- _Records shown_
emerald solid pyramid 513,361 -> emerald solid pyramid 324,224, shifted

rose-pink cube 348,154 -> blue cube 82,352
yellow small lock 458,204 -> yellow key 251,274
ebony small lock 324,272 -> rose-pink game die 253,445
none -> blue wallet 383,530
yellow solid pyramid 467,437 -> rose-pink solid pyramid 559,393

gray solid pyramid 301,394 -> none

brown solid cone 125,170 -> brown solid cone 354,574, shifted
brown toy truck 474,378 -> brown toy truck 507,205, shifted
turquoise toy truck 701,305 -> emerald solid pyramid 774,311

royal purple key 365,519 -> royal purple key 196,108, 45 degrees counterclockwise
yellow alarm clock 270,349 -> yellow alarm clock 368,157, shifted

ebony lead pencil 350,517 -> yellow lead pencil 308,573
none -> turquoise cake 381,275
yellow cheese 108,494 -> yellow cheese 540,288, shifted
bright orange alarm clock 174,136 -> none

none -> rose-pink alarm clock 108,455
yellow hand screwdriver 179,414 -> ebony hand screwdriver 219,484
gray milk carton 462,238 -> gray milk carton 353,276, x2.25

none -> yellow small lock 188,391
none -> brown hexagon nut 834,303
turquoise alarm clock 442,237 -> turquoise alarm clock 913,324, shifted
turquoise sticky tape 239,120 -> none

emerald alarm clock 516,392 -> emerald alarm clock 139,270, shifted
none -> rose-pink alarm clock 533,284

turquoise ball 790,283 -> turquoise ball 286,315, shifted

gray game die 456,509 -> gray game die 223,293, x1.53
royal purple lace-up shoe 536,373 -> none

- _Action item_
Take every line in the preceding listing that contains "shifted" and copy it.

- _Reply_
emerald solid pyramid 513,361 -> emerald solid pyramid 324,224, shifted
brown solid cone 125,170 -> brown solid cone 354,574, shifted
brown toy truck 474,378 -> brown toy truck 507,205, shifted
yellow alarm clock 270,349 -> yellow alarm clock 368,157, shifted
yellow cheese 108,494 -> yellow cheese 540,288, shifted
turquoise alarm clock 442,237 -> turquoise alarm clock 913,324, shifted
emerald alarm clock 516,392 -> emerald alarm clock 139,270, shifted
turquoise ball 790,283 -> turquoise ball 286,315, shifted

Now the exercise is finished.